## Extracted records
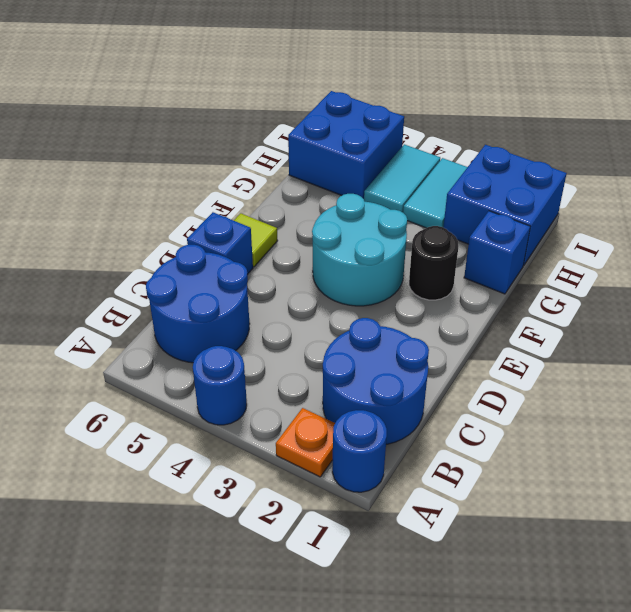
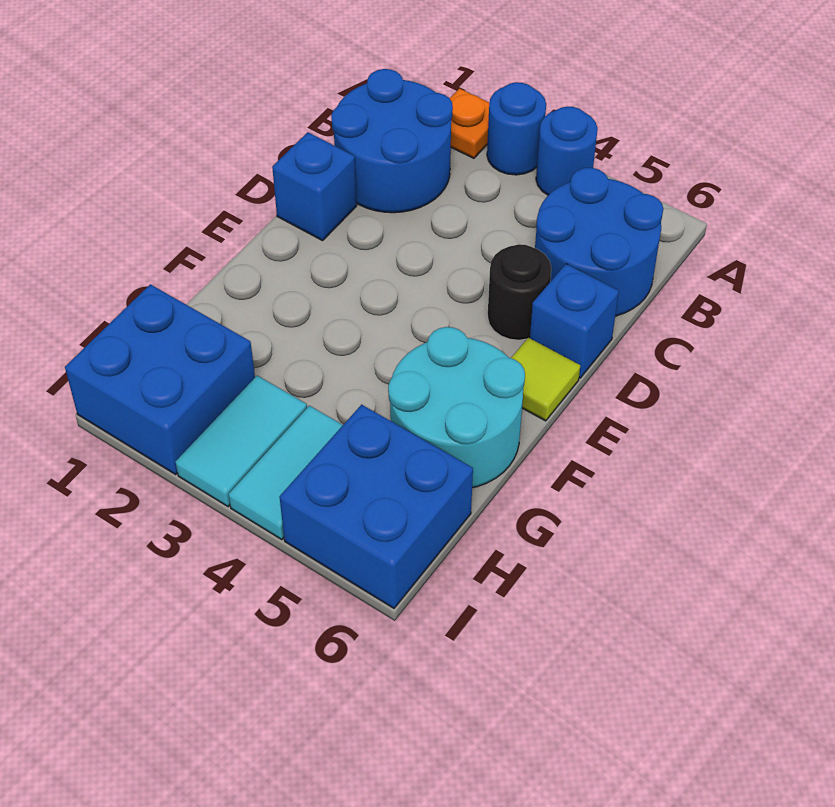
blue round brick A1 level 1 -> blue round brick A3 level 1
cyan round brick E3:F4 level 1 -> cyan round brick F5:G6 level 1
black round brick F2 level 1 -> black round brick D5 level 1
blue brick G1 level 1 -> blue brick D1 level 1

...

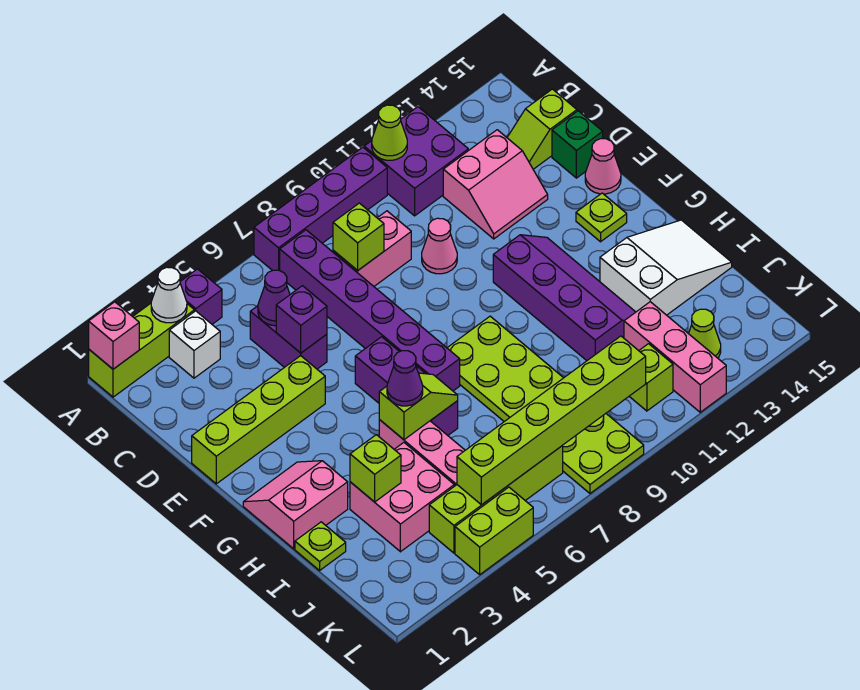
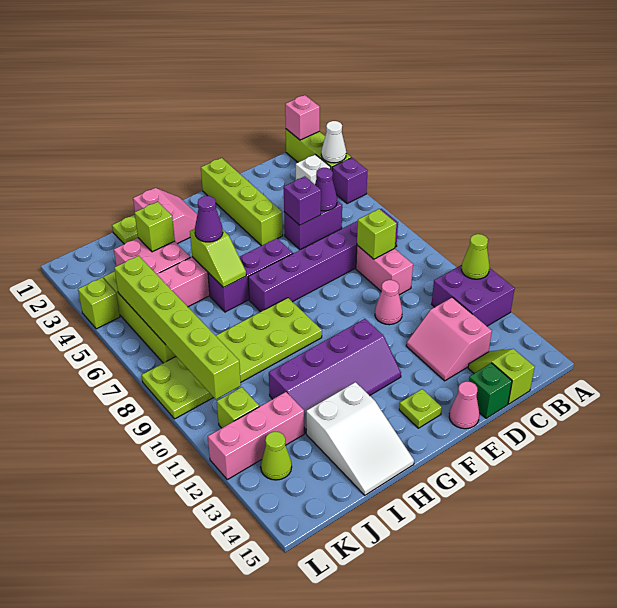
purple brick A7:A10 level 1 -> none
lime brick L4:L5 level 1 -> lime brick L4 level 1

...

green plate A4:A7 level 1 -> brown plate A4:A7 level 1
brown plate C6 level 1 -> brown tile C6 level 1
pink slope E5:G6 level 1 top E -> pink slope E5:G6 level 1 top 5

## Exercise requirements
Identify and extract each line of the listing that contains "brick".

## Exercise response
blue round brick A1 level 1 -> blue round brick A3 level 1
cyan round brick E3:F4 level 1 -> cyan round brick F5:G6 level 1
black round brick F2 level 1 -> black round brick D5 level 1
blue brick G1 level 1 -> blue brick D1 level 1
purple brick A7:A10 level 1 -> none
lime brick L4:L5 level 1 -> lime brick L4 level 1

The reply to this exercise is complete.